◆ Excerpted data ◆

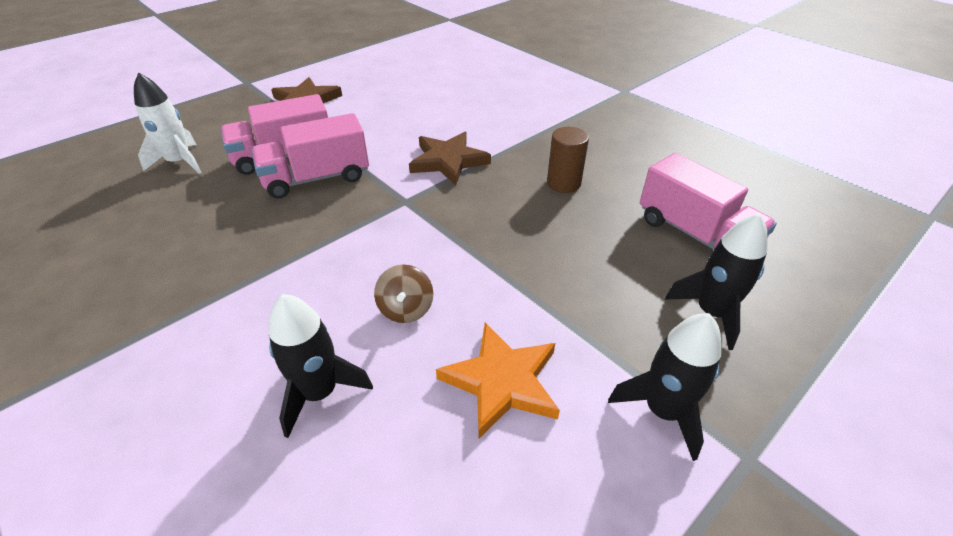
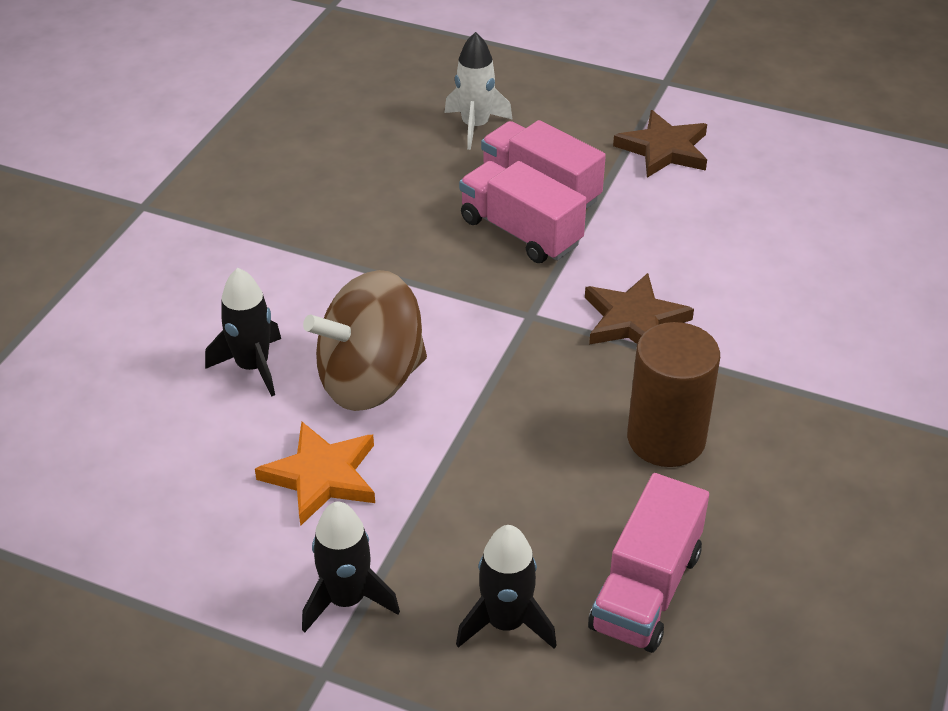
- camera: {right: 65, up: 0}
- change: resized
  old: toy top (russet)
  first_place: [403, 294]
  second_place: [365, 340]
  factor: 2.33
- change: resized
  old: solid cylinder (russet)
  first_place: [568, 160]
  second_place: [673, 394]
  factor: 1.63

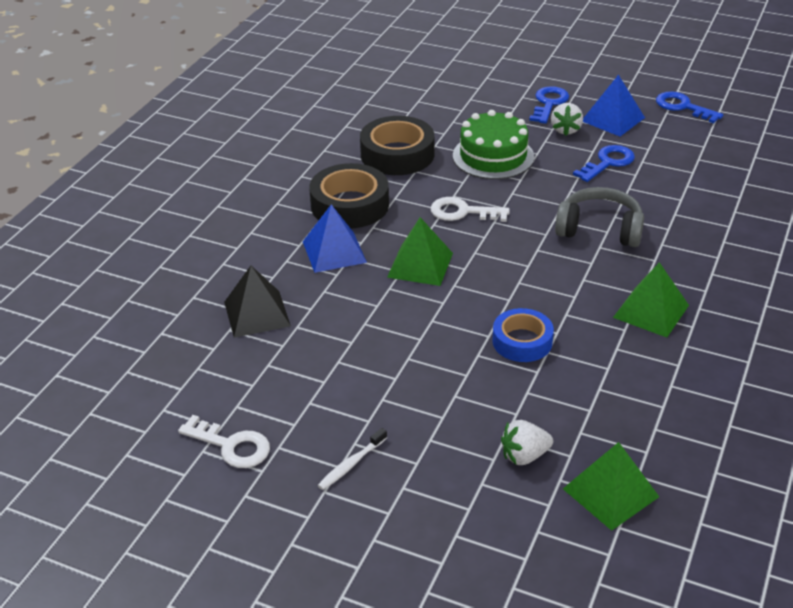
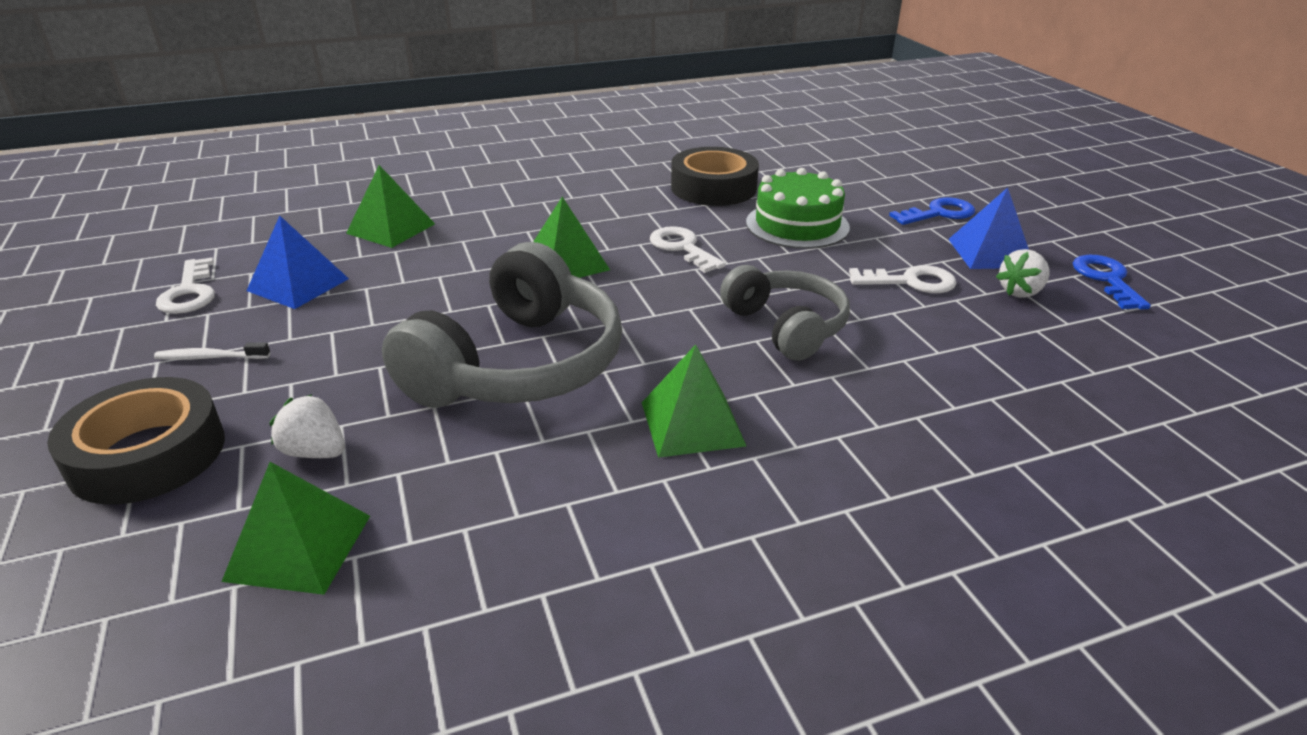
- camera: {right: 45, up: -5}
- change: recoloured
  old: solid pyramid (black)
  new: solid pyramid (emerald)
  first_place: [257, 302]
  second_place: [390, 206]
- change: moved
  old: solid pyramid (blue)
  first_place: [335, 238]
  second_place: [297, 262]
- change: moved
  old: sticky tape (black)
  first_place: [349, 195]
  second_place: [136, 441]
- change: replaced
  old: sticky tape (blue)
  new: over-ear headphones (grey)
  first_place: [523, 335]
  second_place: [502, 325]
- change: moved
  old: strawberry (snow-white)
  first_place: [567, 119]
  second_place: [1023, 273]
- change: recoloured
  old: latchkey (blue)
  new: latchkey (snow-white)
  first_place: [604, 163]
  second_place: [902, 279]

◆ What to work on ◆
Please output the lines of the records above from the one with "old: toy top (russet)" through the last, exactly as they appear and with both ends included; skip any pictures and add nothing.

◆ Exercise result ◆
  old: toy top (russet)
  first_place: [403, 294]
  second_place: [365, 340]
  factor: 2.33
- change: resized
  old: solid cylinder (russet)
  first_place: [568, 160]
  second_place: [673, 394]
  factor: 1.63

- camera: {right: 45, up: -5}
- change: recoloured
  old: solid pyramid (black)
  new: solid pyramid (emerald)
  first_place: [257, 302]
  second_place: [390, 206]
- change: moved
  old: solid pyramid (blue)
  first_place: [335, 238]
  second_place: [297, 262]
- change: moved
  old: sticky tape (black)
  first_place: [349, 195]
  second_place: [136, 441]
- change: replaced
  old: sticky tape (blue)
  new: over-ear headphones (grey)
  first_place: [523, 335]
  second_place: [502, 325]
- change: moved
  old: strawberry (snow-white)
  first_place: [567, 119]
  second_place: [1023, 273]
- change: recoloured
  old: latchkey (blue)
  new: latchkey (snow-white)
  first_place: [604, 163]
  second_place: [902, 279]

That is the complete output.